-- Study material --
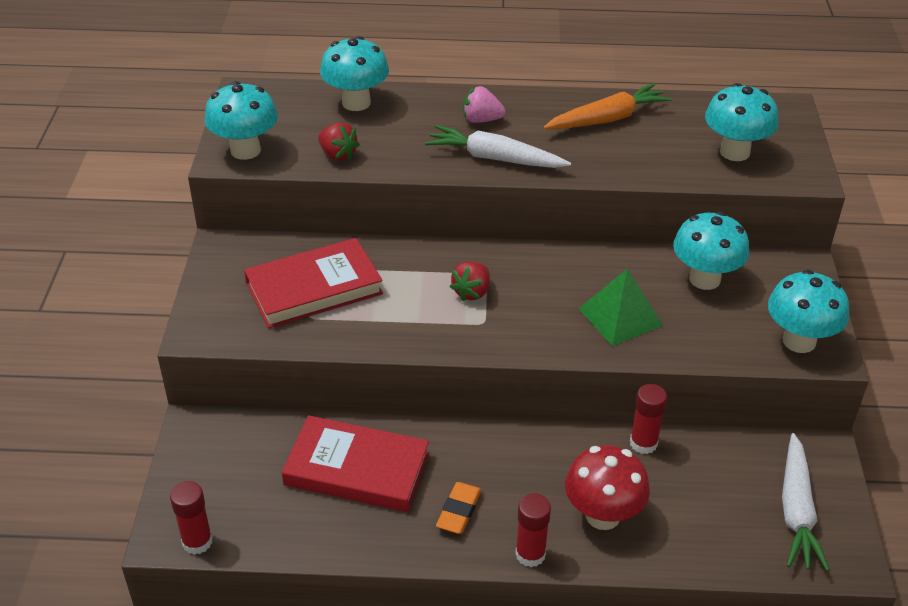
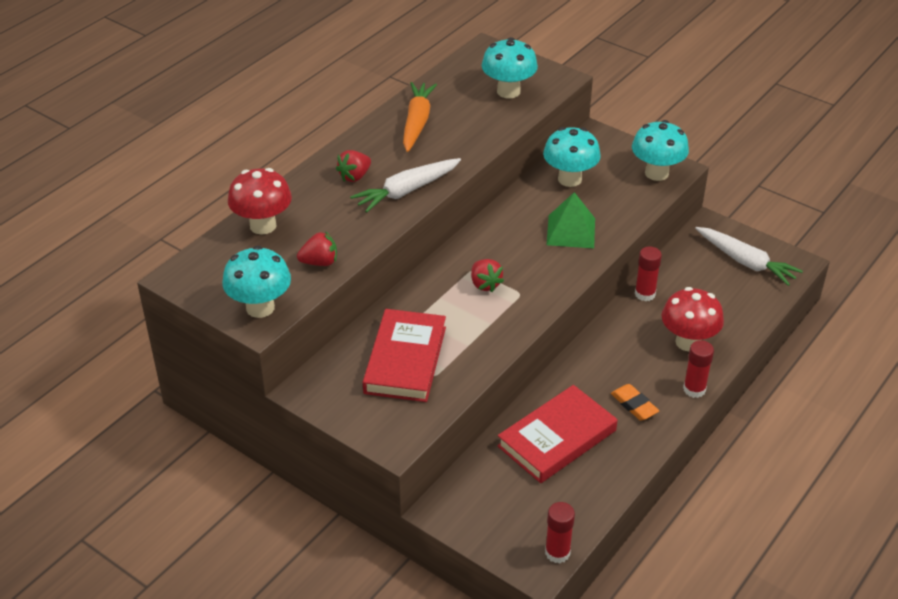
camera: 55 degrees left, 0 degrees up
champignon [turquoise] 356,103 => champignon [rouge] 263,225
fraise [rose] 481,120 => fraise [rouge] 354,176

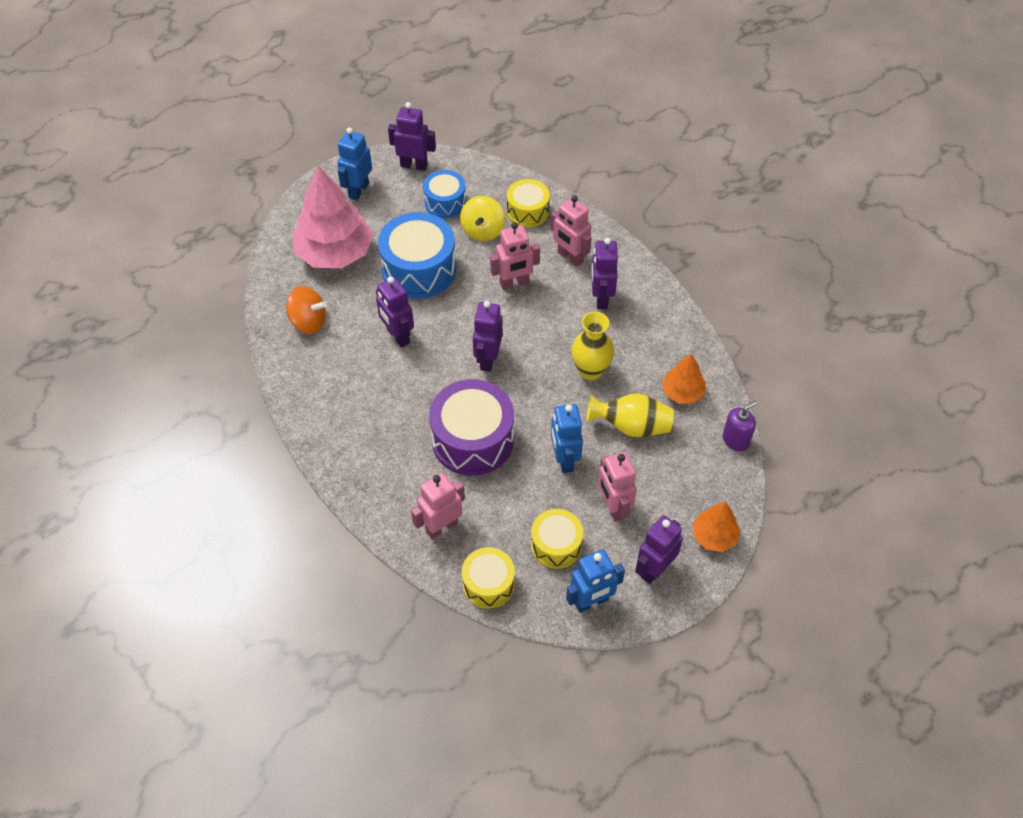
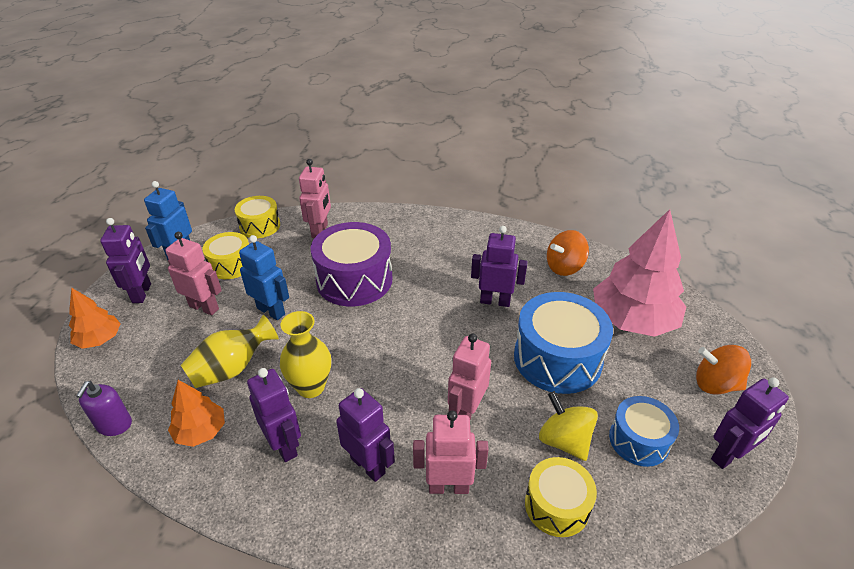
camera: 135 degrees right, 15 degrees down
robot [violet] 488,359 => robot [violet] 284,445, relocated
robot [bleu] 358,190 => toupie [orange] 715,384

-- What is needed --
The records above are to be transcribed in full, with images omitted.

-- Written reply --
camera: 55 degrees left, 0 degrees up
champignon [turquoise] 356,103 => champignon [rouge] 263,225
fraise [rose] 481,120 => fraise [rouge] 354,176

camera: 135 degrees right, 15 degrees down
robot [violet] 488,359 => robot [violet] 284,445, relocated
robot [bleu] 358,190 => toupie [orange] 715,384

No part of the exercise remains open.